EXERCISE INSTRUCTIONS:
Give every entry again, unchanged, and leave its images out.
-------------------------
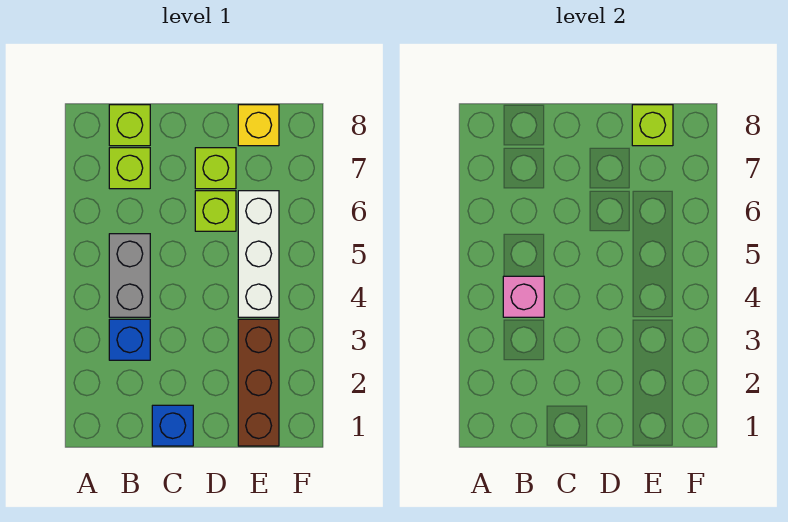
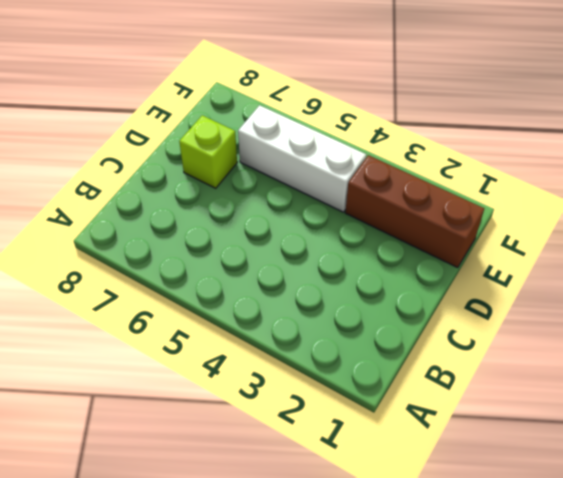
none -> blue brick B3 level 1
none -> grey brick B4:B5 level 1
none -> lime brick B7 level 1

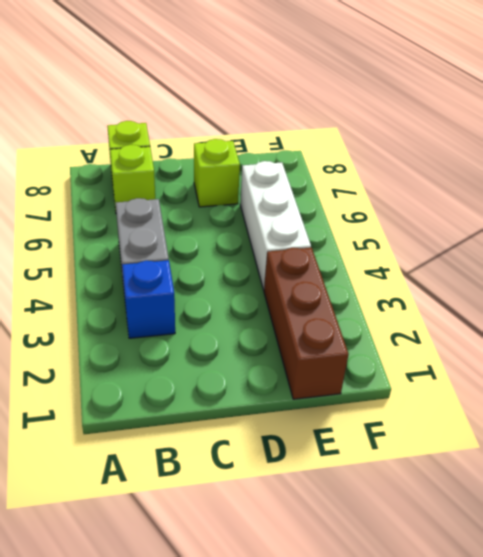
none -> blue brick C1 level 1
none -> lime brick D6 level 1
none -> yellow brick E8 level 1

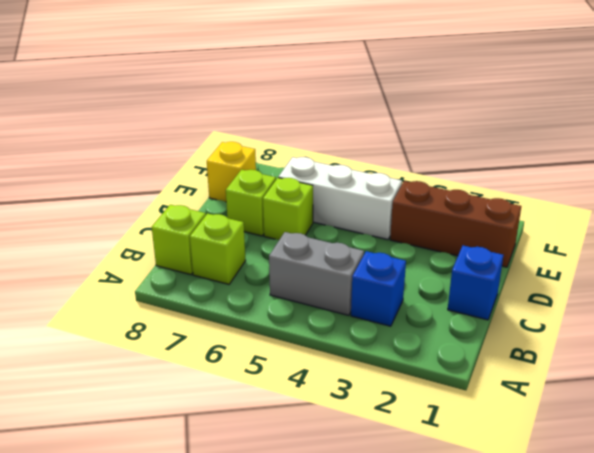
none -> pink brick B4 level 2
none -> lime brick E8 level 2

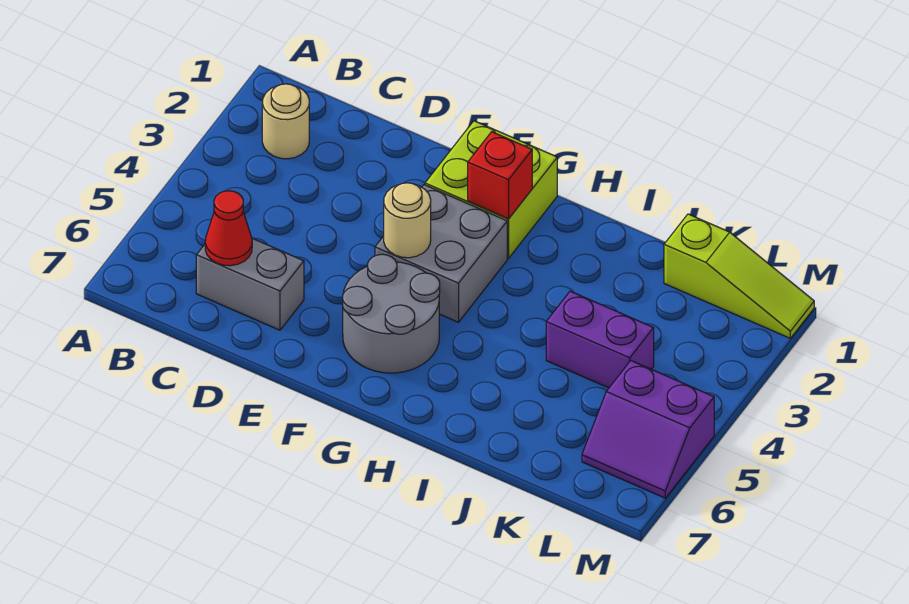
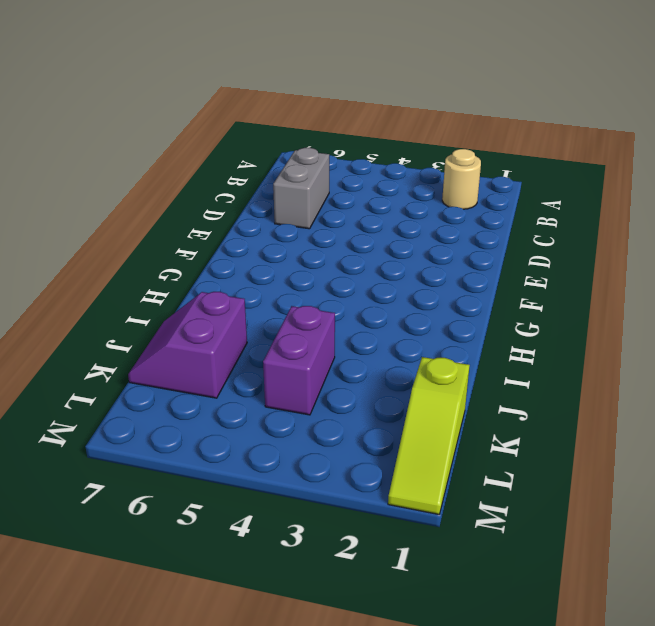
purple slope J6:K7 level 1 top 6 -> purple slope L5:M6 level 1 top 5
none -> lime brick F1:G2 level 1
none -> grey brick F3:G4 level 1

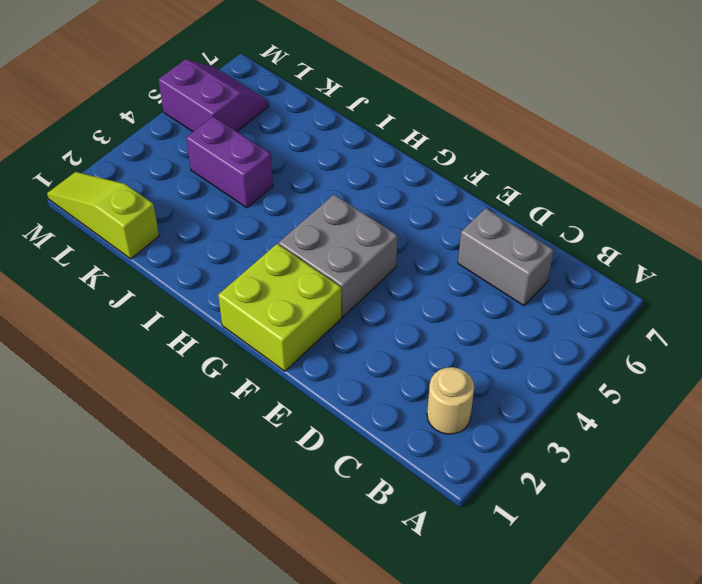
none -> grey round brick F5:G6 level 1
none -> red cone C6 level 2

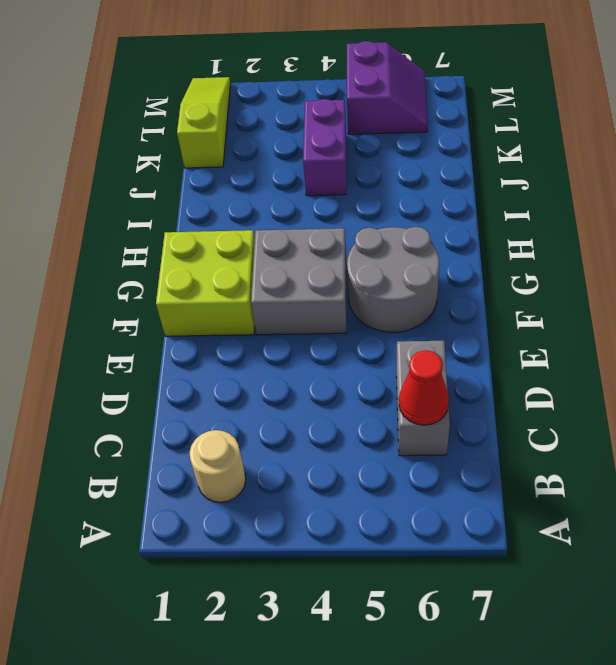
none -> tan round brick F4 level 2
none -> red brick G2 level 2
-------------------------
TASK RESPONSE:
none -> blue brick B3 level 1
none -> grey brick B4:B5 level 1
none -> lime brick B7 level 1

none -> blue brick C1 level 1
none -> lime brick D6 level 1
none -> yellow brick E8 level 1

none -> pink brick B4 level 2
none -> lime brick E8 level 2

purple slope J6:K7 level 1 top 6 -> purple slope L5:M6 level 1 top 5
none -> lime brick F1:G2 level 1
none -> grey brick F3:G4 level 1

none -> grey round brick F5:G6 level 1
none -> red cone C6 level 2

none -> tan round brick F4 level 2
none -> red brick G2 level 2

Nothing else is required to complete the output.